▸ **Records for the exercise**
|---|
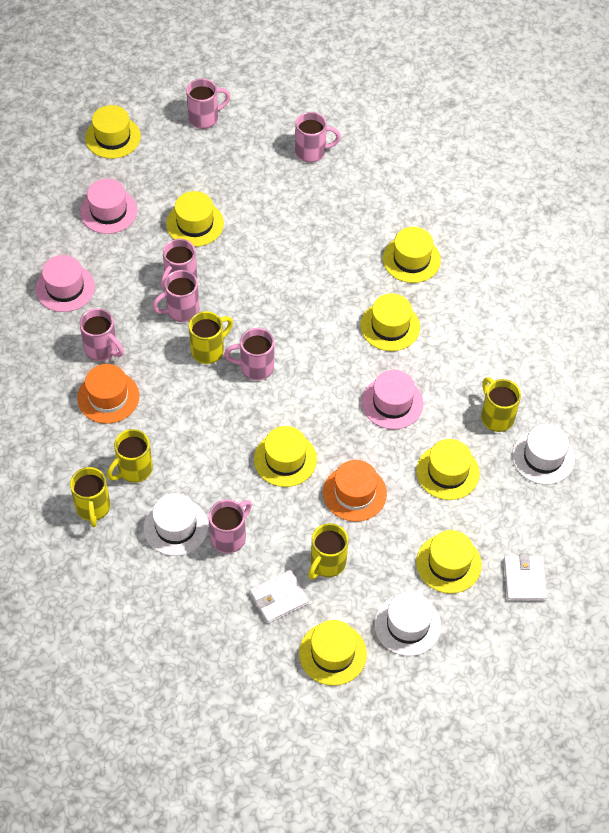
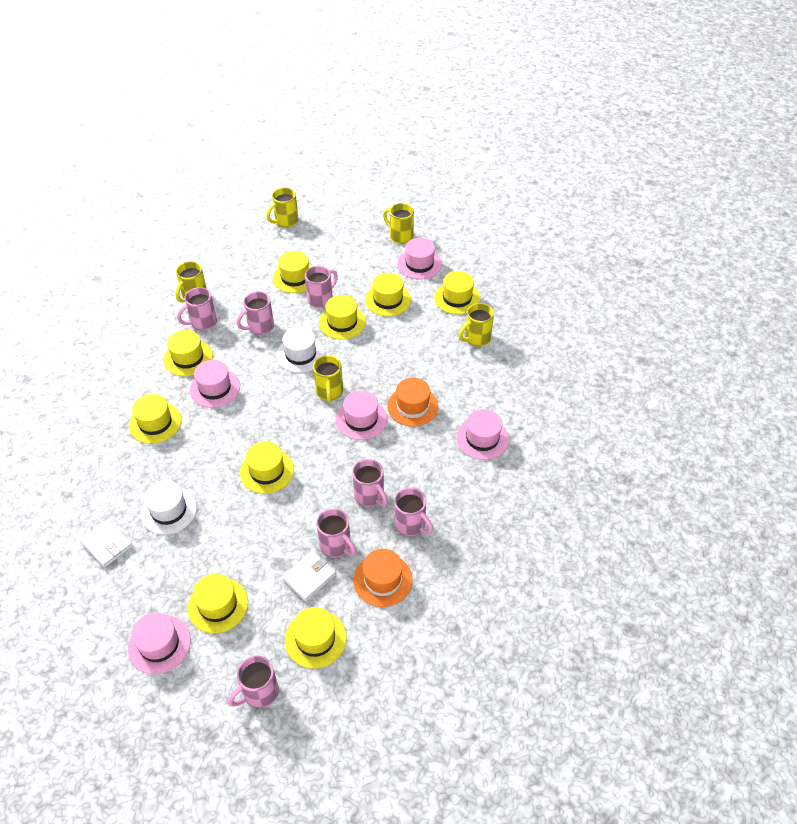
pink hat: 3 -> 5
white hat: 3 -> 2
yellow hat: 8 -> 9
|---|
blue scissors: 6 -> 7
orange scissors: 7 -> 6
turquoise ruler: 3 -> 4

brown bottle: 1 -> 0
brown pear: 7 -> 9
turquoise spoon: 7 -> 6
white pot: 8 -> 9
|---|
▸ **Try it**
Your task is to count the lines of the records that contain "scissors". Answer with only that number.

▸ **Response to the task**
2